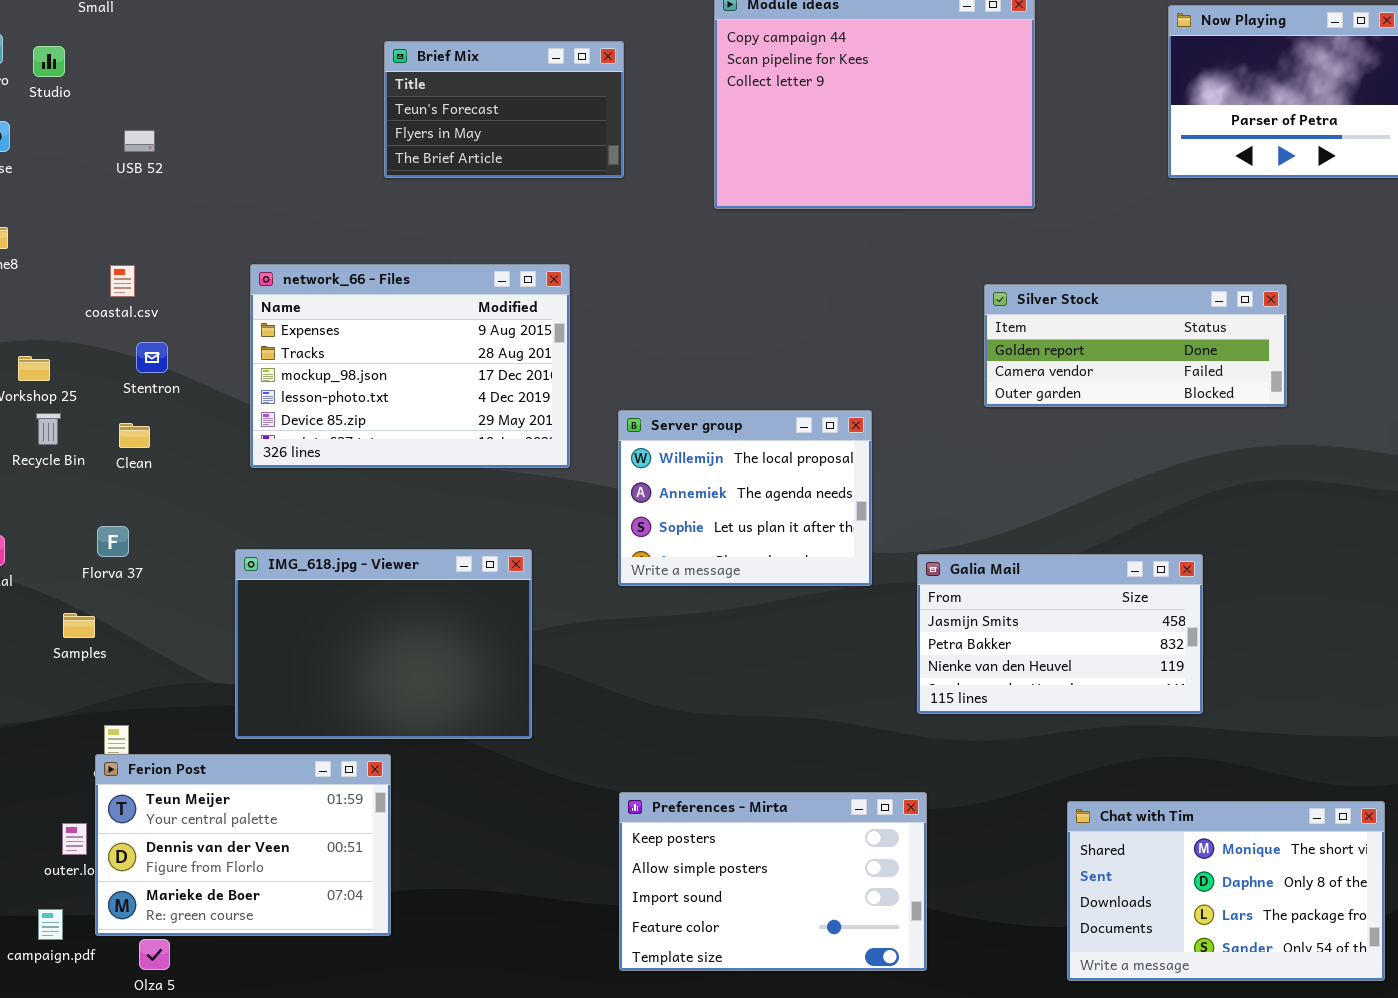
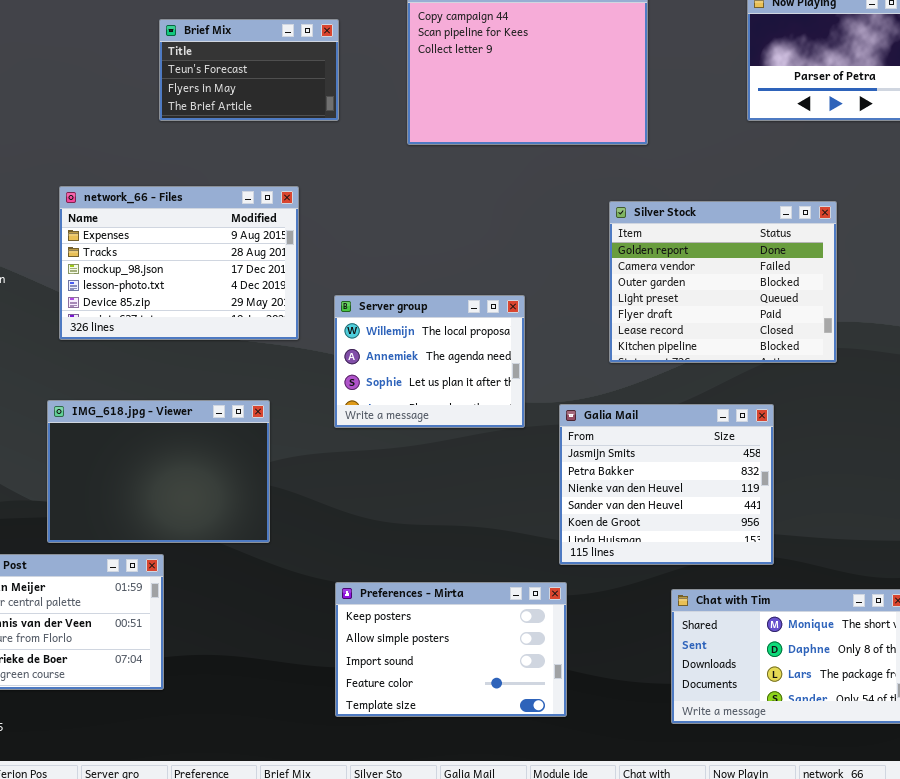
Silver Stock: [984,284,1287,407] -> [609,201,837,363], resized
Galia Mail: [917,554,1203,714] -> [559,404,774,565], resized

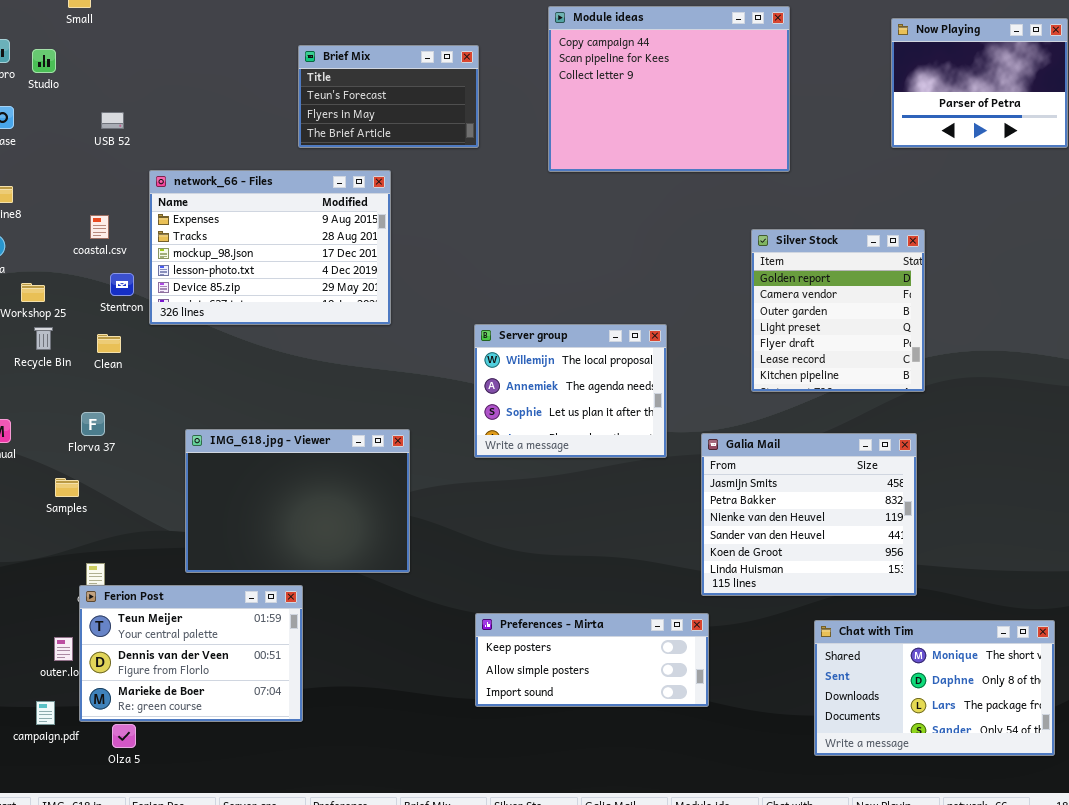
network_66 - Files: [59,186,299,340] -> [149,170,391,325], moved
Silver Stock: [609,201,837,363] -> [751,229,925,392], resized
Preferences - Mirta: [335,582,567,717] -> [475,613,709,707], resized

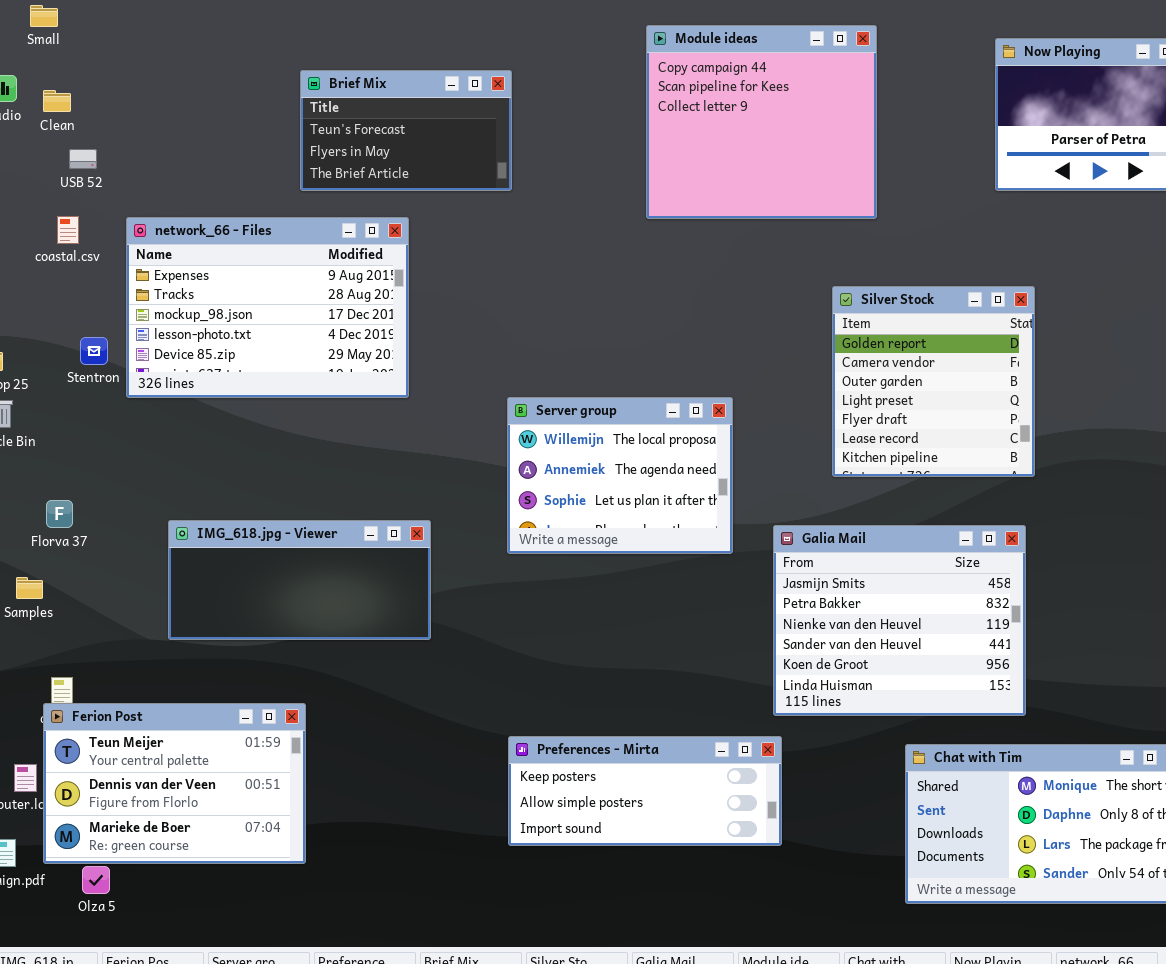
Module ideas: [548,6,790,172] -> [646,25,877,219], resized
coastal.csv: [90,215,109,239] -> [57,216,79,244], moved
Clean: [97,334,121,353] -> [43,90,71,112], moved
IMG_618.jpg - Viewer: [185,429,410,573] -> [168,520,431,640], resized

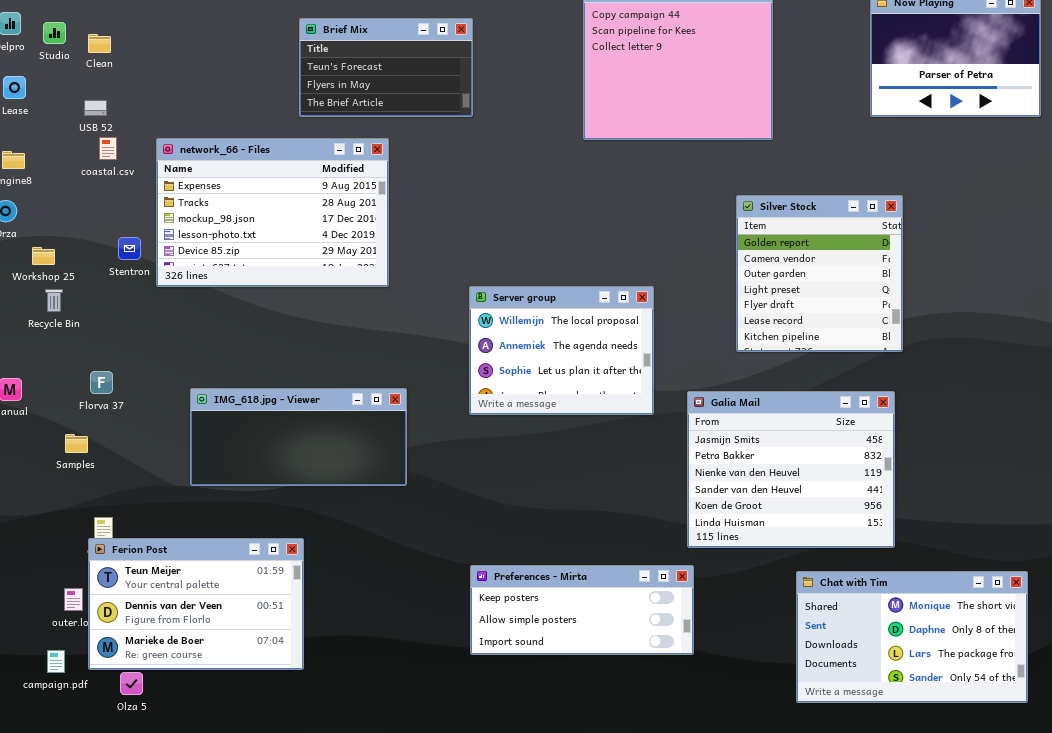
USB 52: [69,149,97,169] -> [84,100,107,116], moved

═══

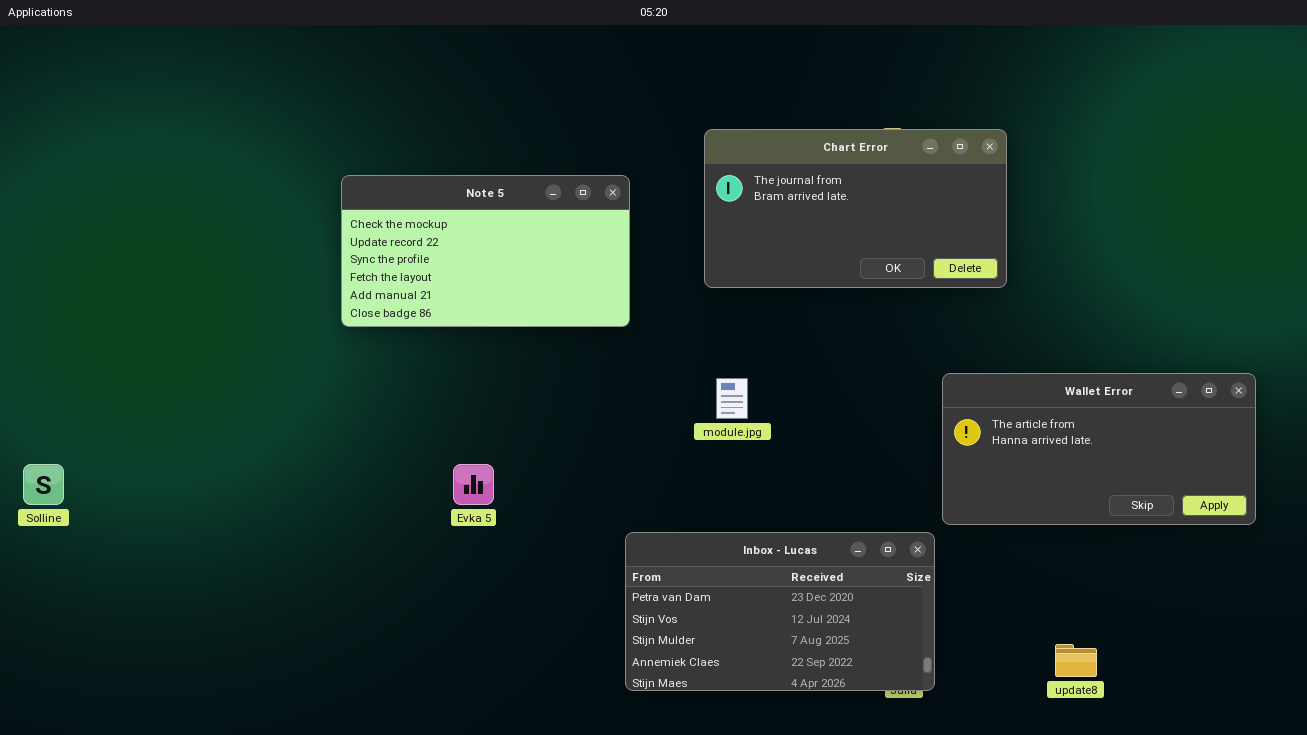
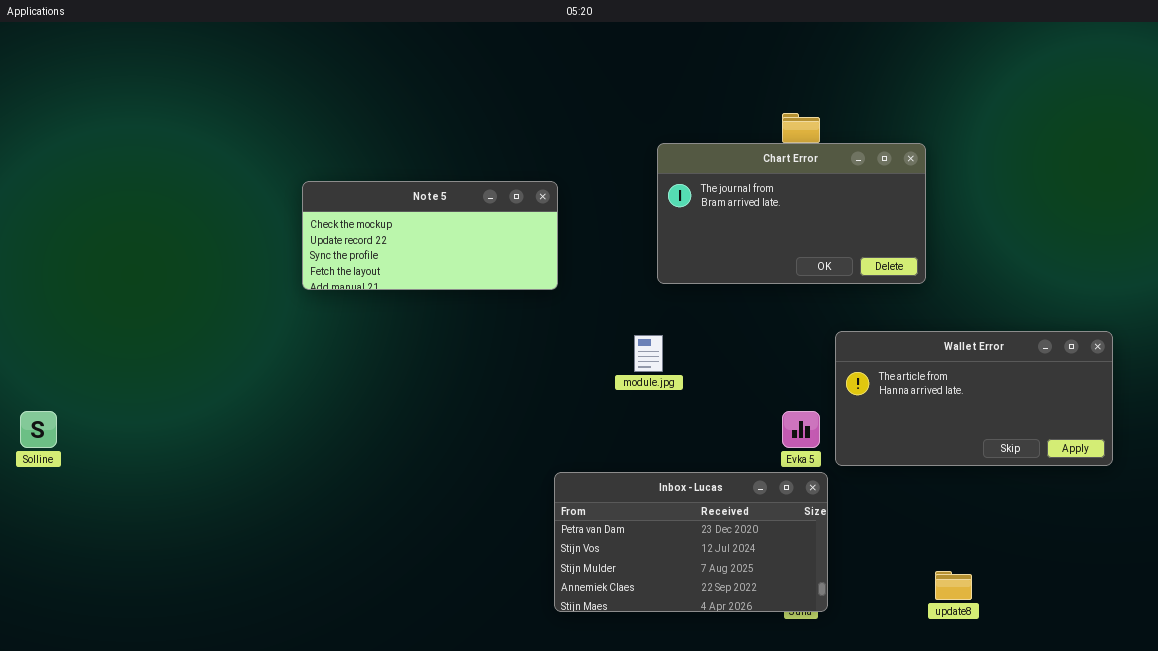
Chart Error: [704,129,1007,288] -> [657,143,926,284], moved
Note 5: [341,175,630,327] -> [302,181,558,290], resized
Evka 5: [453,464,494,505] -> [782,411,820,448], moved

═══

**Brief**
When the line with "Note 5: [341,175,630,327]" is reached in the data above, begin copying, and stop after the line with "Evka 5: [453,464,494,505]"; copy each line exactly, both ends included.

**Task response**
Note 5: [341,175,630,327] -> [302,181,558,290], resized
Evka 5: [453,464,494,505] -> [782,411,820,448], moved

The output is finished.